Task requirements: Return, word for word, only the lines of the data below that lie between the line with "grey dumbbell: 4 -> 3" and the line with "black pyramid: 3 -> 0", those two lines included.

Recorded data:
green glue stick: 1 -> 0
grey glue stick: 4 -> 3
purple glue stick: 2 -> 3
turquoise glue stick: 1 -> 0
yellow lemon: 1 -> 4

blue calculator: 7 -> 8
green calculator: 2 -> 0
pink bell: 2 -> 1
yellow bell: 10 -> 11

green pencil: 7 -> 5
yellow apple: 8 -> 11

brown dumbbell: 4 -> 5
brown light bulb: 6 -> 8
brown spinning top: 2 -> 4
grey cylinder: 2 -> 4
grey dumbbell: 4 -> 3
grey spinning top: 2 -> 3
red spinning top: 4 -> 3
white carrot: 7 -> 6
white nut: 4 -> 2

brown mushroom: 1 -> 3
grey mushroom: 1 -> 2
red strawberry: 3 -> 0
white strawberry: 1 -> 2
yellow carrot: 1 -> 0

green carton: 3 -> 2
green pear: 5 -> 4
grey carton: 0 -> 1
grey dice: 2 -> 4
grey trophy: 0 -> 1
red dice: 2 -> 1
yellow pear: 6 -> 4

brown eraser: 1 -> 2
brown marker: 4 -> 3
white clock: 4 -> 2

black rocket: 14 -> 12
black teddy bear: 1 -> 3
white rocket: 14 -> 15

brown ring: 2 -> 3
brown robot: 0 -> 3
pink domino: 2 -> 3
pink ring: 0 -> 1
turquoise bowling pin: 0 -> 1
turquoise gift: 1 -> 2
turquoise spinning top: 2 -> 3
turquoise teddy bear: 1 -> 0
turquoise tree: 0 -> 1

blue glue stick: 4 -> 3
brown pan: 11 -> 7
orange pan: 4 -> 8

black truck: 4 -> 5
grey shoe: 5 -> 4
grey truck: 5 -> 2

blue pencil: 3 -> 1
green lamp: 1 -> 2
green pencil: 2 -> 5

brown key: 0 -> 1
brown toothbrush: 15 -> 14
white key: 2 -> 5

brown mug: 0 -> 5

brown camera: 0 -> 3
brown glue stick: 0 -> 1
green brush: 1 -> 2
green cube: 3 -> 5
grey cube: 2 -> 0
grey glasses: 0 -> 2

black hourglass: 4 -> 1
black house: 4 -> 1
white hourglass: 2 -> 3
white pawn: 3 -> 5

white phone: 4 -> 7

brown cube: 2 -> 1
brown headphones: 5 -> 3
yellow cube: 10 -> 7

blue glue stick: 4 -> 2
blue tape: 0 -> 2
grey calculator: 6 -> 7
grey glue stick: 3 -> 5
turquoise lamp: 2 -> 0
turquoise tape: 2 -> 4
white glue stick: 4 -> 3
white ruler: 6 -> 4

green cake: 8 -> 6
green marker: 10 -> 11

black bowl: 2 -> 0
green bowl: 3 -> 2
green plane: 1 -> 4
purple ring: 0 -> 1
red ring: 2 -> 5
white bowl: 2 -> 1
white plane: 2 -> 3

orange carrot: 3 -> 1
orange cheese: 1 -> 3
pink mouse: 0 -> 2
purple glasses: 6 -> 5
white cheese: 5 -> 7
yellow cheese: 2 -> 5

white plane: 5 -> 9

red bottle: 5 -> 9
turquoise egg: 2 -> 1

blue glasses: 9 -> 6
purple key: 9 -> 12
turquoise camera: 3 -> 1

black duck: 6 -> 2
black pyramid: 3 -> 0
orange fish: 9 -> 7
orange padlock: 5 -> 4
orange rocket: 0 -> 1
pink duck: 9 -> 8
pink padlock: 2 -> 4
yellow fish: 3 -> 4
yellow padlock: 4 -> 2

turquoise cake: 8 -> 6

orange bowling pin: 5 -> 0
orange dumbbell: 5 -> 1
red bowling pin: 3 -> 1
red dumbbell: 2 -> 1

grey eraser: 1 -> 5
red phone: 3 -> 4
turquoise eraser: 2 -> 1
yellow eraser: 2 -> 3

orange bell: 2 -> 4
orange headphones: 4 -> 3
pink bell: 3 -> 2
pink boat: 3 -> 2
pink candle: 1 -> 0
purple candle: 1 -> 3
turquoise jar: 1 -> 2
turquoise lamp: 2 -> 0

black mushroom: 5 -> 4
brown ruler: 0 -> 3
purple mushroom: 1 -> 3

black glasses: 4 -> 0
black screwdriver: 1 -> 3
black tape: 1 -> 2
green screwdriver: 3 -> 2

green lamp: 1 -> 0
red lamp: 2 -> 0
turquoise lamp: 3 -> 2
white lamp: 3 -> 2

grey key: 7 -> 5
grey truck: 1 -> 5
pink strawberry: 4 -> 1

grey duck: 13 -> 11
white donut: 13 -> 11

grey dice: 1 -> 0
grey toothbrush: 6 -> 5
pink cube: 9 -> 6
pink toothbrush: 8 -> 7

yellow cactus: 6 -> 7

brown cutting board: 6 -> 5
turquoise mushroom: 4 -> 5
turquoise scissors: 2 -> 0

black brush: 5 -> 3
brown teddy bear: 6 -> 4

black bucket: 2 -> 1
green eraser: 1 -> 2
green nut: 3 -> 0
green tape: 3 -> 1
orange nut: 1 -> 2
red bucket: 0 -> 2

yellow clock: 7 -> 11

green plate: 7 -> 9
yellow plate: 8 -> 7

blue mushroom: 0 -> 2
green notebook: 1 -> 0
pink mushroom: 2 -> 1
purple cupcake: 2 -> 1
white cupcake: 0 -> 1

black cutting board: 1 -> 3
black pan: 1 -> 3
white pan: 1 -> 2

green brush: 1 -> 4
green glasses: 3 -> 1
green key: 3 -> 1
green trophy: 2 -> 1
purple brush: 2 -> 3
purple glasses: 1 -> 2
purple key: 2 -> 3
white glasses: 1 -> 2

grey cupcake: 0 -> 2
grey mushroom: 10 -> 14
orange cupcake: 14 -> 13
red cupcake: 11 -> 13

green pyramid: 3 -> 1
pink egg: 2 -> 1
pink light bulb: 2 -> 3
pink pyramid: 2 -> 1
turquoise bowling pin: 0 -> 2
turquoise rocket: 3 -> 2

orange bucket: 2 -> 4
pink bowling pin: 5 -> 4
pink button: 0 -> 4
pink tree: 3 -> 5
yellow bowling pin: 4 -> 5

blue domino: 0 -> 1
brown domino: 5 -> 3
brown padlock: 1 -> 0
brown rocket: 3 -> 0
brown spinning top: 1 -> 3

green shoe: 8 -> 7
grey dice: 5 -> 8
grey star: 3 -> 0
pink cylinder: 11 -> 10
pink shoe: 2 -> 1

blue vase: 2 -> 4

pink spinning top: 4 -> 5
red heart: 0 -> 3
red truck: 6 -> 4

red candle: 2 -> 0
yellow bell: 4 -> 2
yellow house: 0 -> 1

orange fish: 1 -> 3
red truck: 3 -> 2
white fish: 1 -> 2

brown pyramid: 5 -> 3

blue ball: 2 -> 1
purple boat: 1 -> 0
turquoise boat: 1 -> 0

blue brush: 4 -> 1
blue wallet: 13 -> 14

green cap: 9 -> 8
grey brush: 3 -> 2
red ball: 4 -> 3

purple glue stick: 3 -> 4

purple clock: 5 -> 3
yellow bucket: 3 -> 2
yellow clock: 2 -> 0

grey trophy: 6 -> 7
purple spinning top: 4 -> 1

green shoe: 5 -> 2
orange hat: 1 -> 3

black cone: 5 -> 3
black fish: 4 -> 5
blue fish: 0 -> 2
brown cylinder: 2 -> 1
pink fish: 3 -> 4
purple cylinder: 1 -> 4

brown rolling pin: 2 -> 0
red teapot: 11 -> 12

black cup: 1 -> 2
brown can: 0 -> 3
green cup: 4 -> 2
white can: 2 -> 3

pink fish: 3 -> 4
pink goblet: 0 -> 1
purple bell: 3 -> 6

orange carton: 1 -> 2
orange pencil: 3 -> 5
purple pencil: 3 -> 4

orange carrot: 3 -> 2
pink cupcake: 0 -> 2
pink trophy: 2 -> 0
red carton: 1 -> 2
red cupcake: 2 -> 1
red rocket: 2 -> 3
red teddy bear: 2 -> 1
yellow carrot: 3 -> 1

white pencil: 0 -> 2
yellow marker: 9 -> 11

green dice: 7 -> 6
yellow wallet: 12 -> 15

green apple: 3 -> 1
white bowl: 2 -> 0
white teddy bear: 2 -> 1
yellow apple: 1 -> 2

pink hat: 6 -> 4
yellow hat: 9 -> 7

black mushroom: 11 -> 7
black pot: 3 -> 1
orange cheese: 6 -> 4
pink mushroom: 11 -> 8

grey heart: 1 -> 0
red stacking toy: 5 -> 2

Reply:
grey dumbbell: 4 -> 3
grey spinning top: 2 -> 3
red spinning top: 4 -> 3
white carrot: 7 -> 6
white nut: 4 -> 2

brown mushroom: 1 -> 3
grey mushroom: 1 -> 2
red strawberry: 3 -> 0
white strawberry: 1 -> 2
yellow carrot: 1 -> 0

green carton: 3 -> 2
green pear: 5 -> 4
grey carton: 0 -> 1
grey dice: 2 -> 4
grey trophy: 0 -> 1
red dice: 2 -> 1
yellow pear: 6 -> 4

brown eraser: 1 -> 2
brown marker: 4 -> 3
white clock: 4 -> 2

black rocket: 14 -> 12
black teddy bear: 1 -> 3
white rocket: 14 -> 15

brown ring: 2 -> 3
brown robot: 0 -> 3
pink domino: 2 -> 3
pink ring: 0 -> 1
turquoise bowling pin: 0 -> 1
turquoise gift: 1 -> 2
turquoise spinning top: 2 -> 3
turquoise teddy bear: 1 -> 0
turquoise tree: 0 -> 1

blue glue stick: 4 -> 3
brown pan: 11 -> 7
orange pan: 4 -> 8

black truck: 4 -> 5
grey shoe: 5 -> 4
grey truck: 5 -> 2

blue pencil: 3 -> 1
green lamp: 1 -> 2
green pencil: 2 -> 5

brown key: 0 -> 1
brown toothbrush: 15 -> 14
white key: 2 -> 5

brown mug: 0 -> 5

brown camera: 0 -> 3
brown glue stick: 0 -> 1
green brush: 1 -> 2
green cube: 3 -> 5
grey cube: 2 -> 0
grey glasses: 0 -> 2

black hourglass: 4 -> 1
black house: 4 -> 1
white hourglass: 2 -> 3
white pawn: 3 -> 5

white phone: 4 -> 7

brown cube: 2 -> 1
brown headphones: 5 -> 3
yellow cube: 10 -> 7

blue glue stick: 4 -> 2
blue tape: 0 -> 2
grey calculator: 6 -> 7
grey glue stick: 3 -> 5
turquoise lamp: 2 -> 0
turquoise tape: 2 -> 4
white glue stick: 4 -> 3
white ruler: 6 -> 4

green cake: 8 -> 6
green marker: 10 -> 11

black bowl: 2 -> 0
green bowl: 3 -> 2
green plane: 1 -> 4
purple ring: 0 -> 1
red ring: 2 -> 5
white bowl: 2 -> 1
white plane: 2 -> 3

orange carrot: 3 -> 1
orange cheese: 1 -> 3
pink mouse: 0 -> 2
purple glasses: 6 -> 5
white cheese: 5 -> 7
yellow cheese: 2 -> 5

white plane: 5 -> 9

red bottle: 5 -> 9
turquoise egg: 2 -> 1

blue glasses: 9 -> 6
purple key: 9 -> 12
turquoise camera: 3 -> 1

black duck: 6 -> 2
black pyramid: 3 -> 0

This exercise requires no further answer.